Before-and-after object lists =
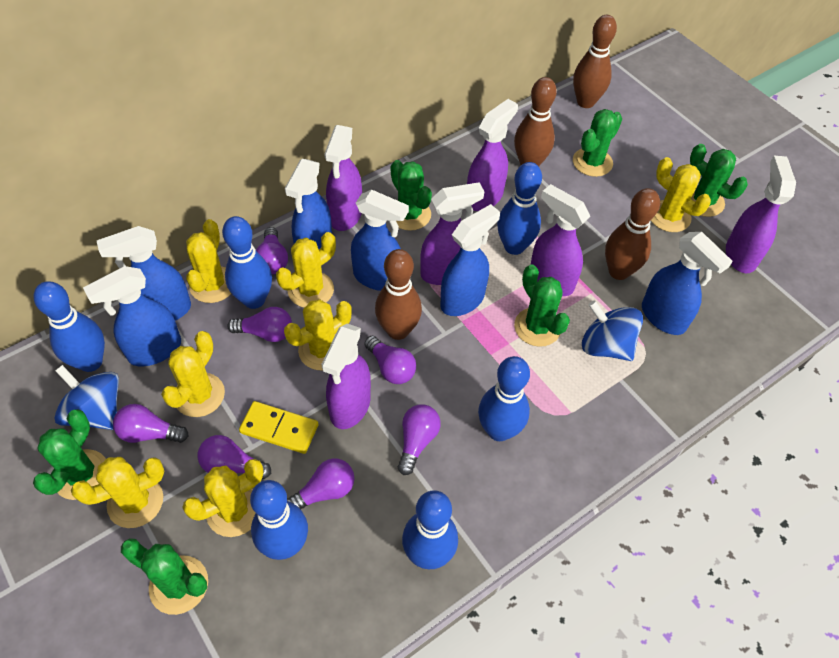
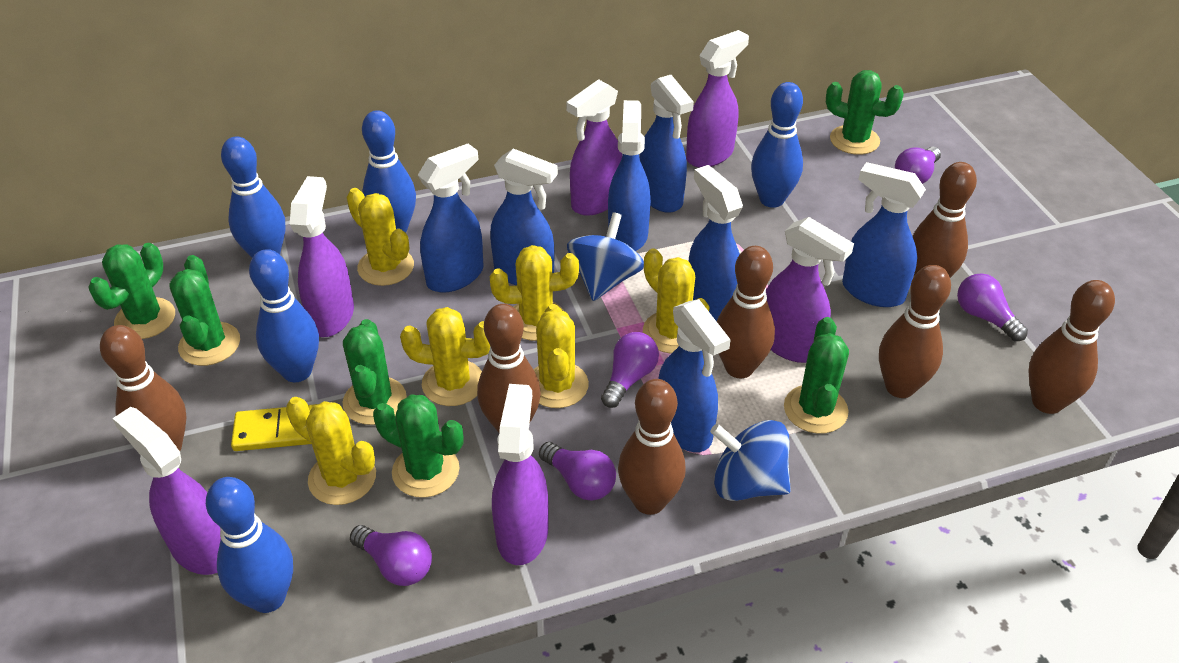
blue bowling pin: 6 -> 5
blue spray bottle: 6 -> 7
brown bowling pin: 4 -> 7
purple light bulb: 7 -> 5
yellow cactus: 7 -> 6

---

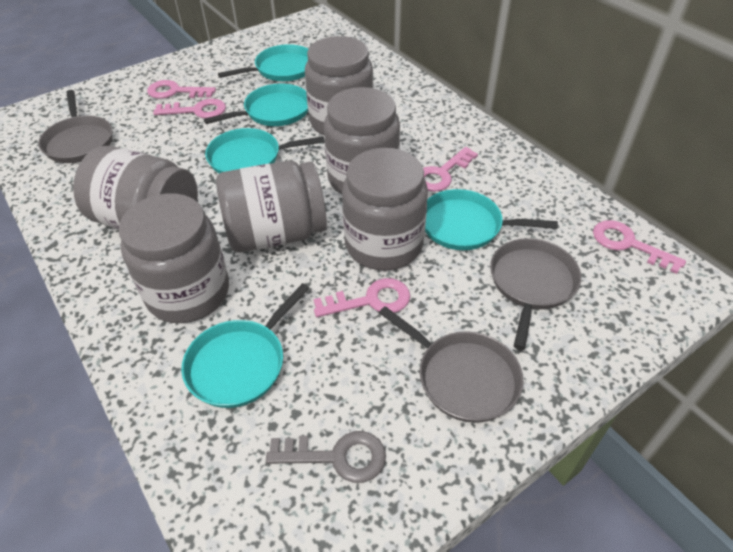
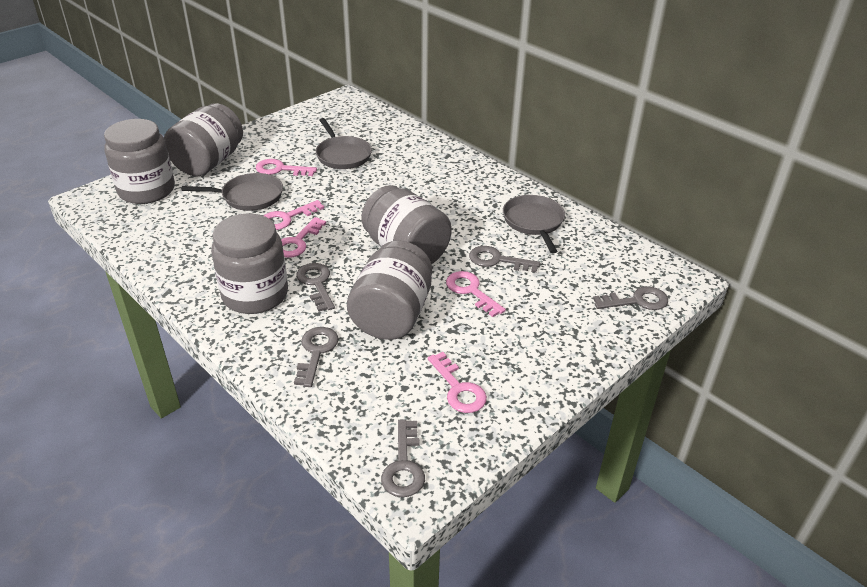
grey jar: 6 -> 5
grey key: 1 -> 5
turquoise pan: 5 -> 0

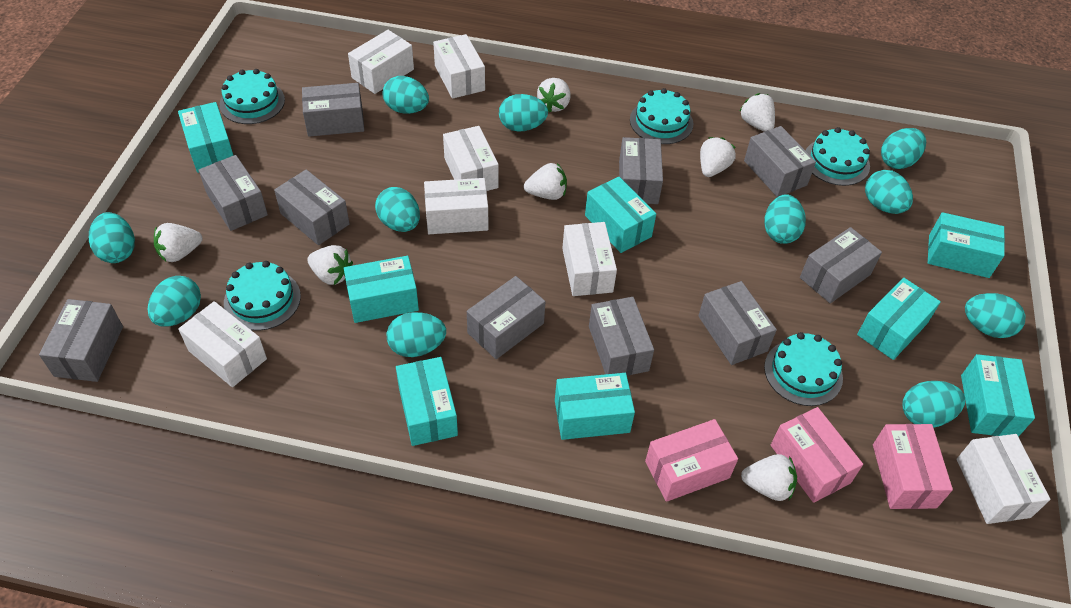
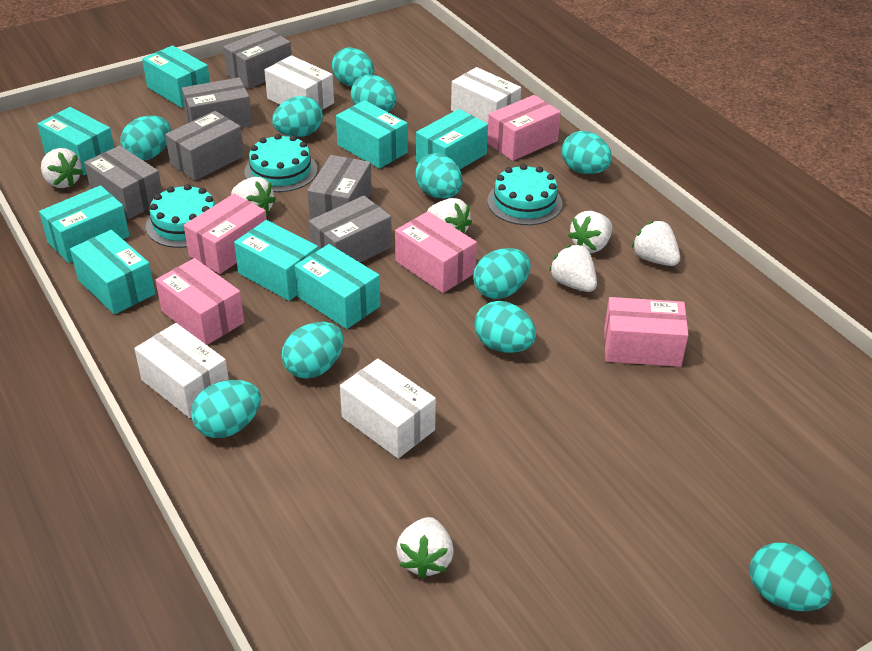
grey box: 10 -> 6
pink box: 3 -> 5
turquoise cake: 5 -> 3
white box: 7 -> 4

WHAT IS EXPECTED =
Look above for the line with "blue spray bottle: 6 -> 7" and the line with "yellow cactus: 7 -> 6". Retype those two lines and every line between them exactly, adding nothing.

EXERCISE OUTPUT =
blue spray bottle: 6 -> 7
brown bowling pin: 4 -> 7
purple light bulb: 7 -> 5
yellow cactus: 7 -> 6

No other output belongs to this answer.